_WHAT IS REQUIRED:_ Could you filter the records below down to the lines that include the word "green"?

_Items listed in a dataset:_
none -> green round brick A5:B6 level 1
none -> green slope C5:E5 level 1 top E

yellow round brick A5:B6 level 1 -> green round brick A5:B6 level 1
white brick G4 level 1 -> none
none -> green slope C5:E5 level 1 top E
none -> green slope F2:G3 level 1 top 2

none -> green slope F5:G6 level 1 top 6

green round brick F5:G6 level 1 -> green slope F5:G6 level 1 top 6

==

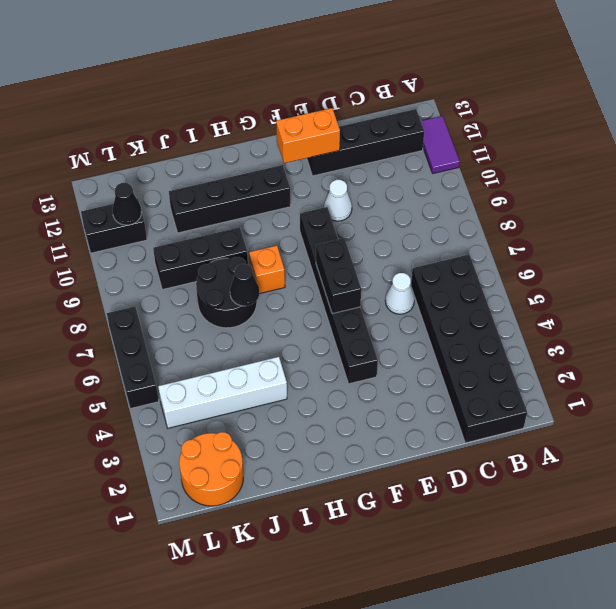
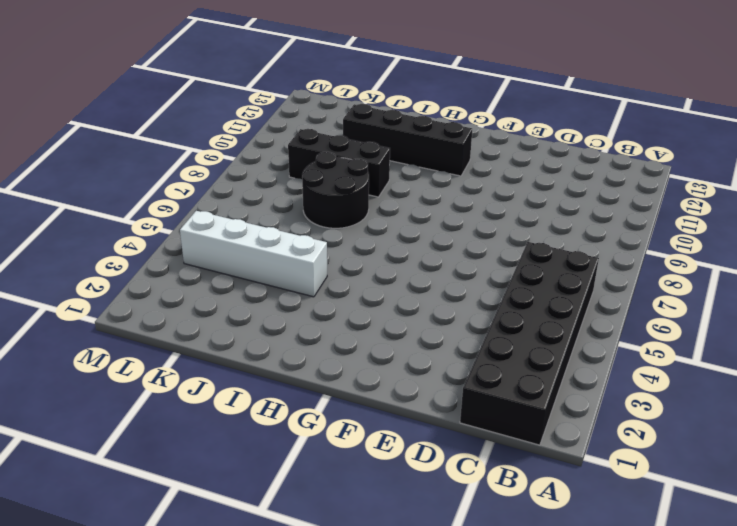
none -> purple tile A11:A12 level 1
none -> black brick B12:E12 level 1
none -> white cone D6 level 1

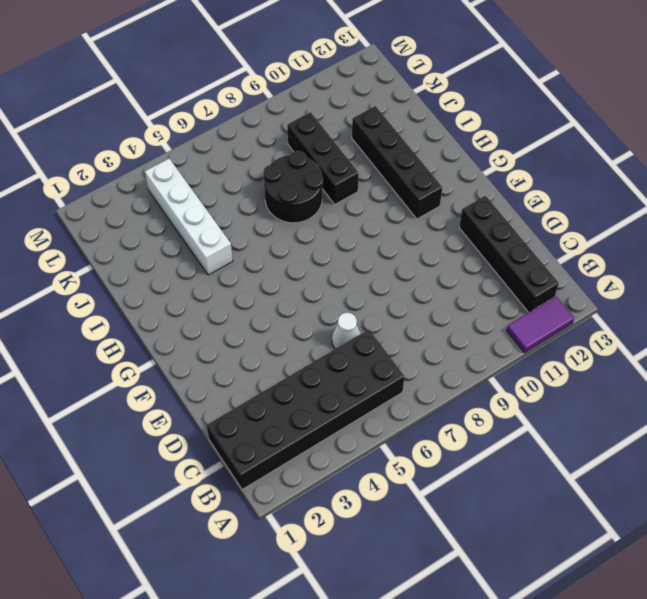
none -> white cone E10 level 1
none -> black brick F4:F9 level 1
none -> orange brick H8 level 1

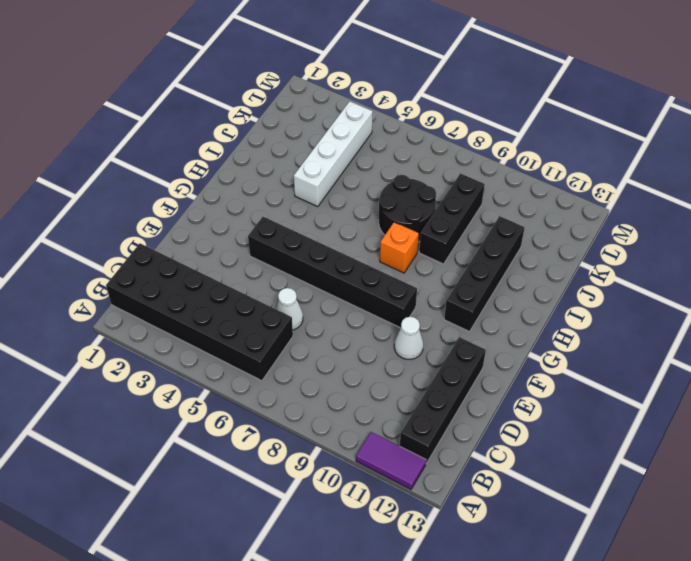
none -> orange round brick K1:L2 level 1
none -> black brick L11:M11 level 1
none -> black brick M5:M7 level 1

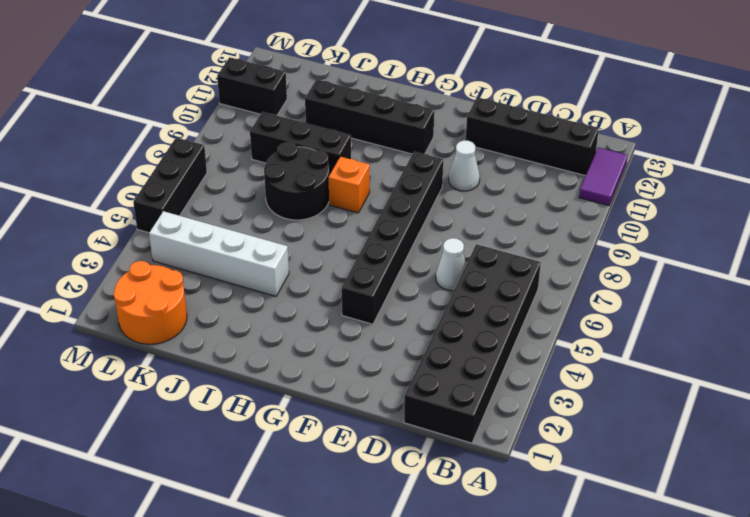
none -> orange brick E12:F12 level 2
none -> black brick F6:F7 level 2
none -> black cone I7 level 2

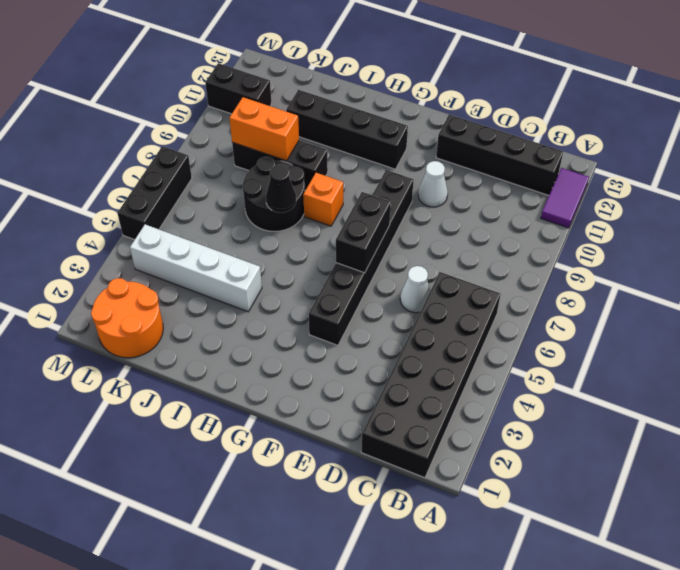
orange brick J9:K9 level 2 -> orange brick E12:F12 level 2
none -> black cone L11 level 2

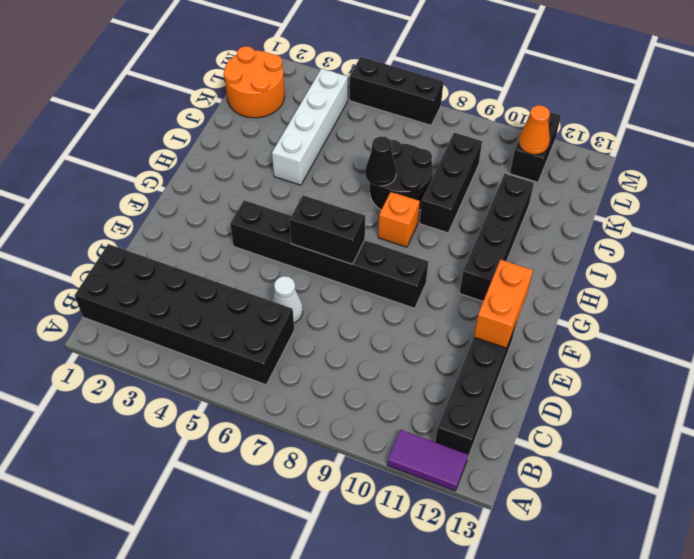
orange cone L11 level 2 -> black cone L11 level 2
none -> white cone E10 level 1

---

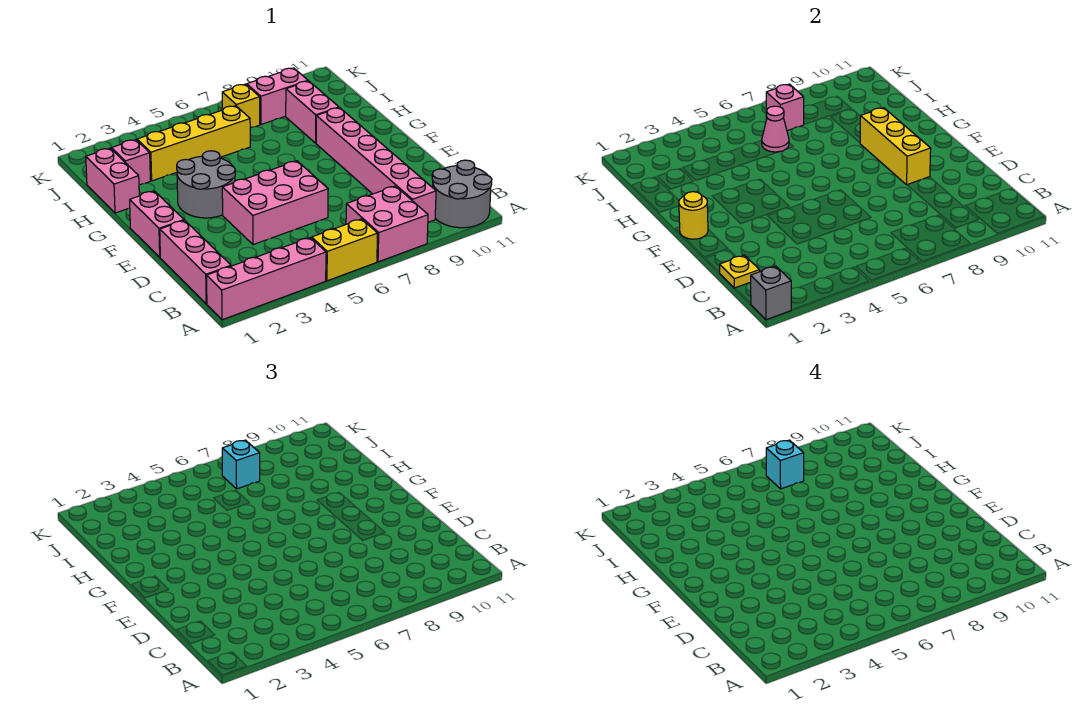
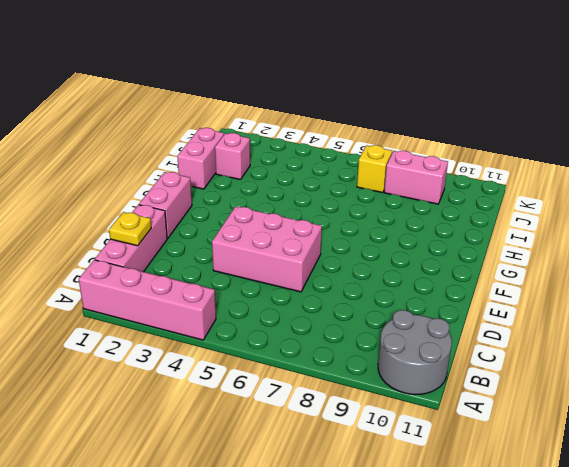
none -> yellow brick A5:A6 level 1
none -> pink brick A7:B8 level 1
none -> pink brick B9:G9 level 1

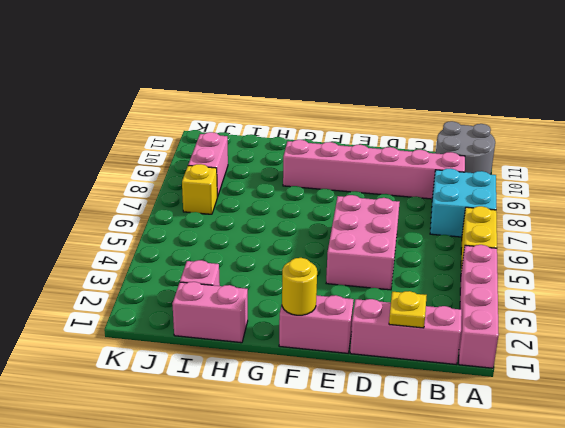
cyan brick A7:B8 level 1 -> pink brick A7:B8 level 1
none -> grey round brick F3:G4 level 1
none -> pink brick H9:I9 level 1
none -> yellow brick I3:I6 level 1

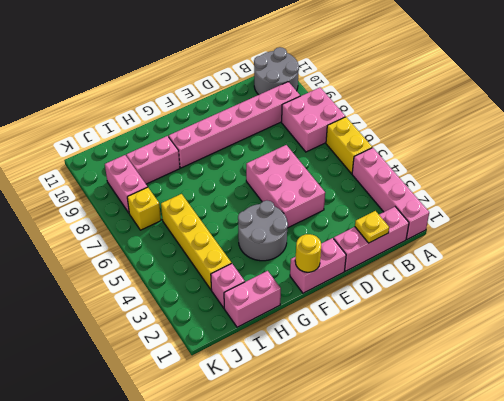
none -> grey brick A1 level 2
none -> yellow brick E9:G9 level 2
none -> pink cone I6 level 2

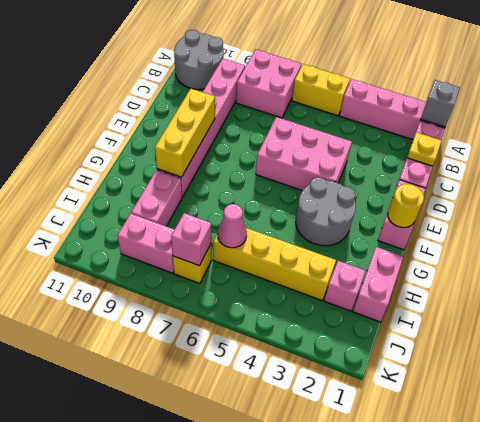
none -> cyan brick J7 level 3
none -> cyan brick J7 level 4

_EXERCISE ANSWER:_
none -> green round brick A5:B6 level 1
none -> green slope C5:E5 level 1 top E
yellow round brick A5:B6 level 1 -> green round brick A5:B6 level 1
none -> green slope C5:E5 level 1 top E
none -> green slope F2:G3 level 1 top 2
none -> green slope F5:G6 level 1 top 6
green round brick F5:G6 level 1 -> green slope F5:G6 level 1 top 6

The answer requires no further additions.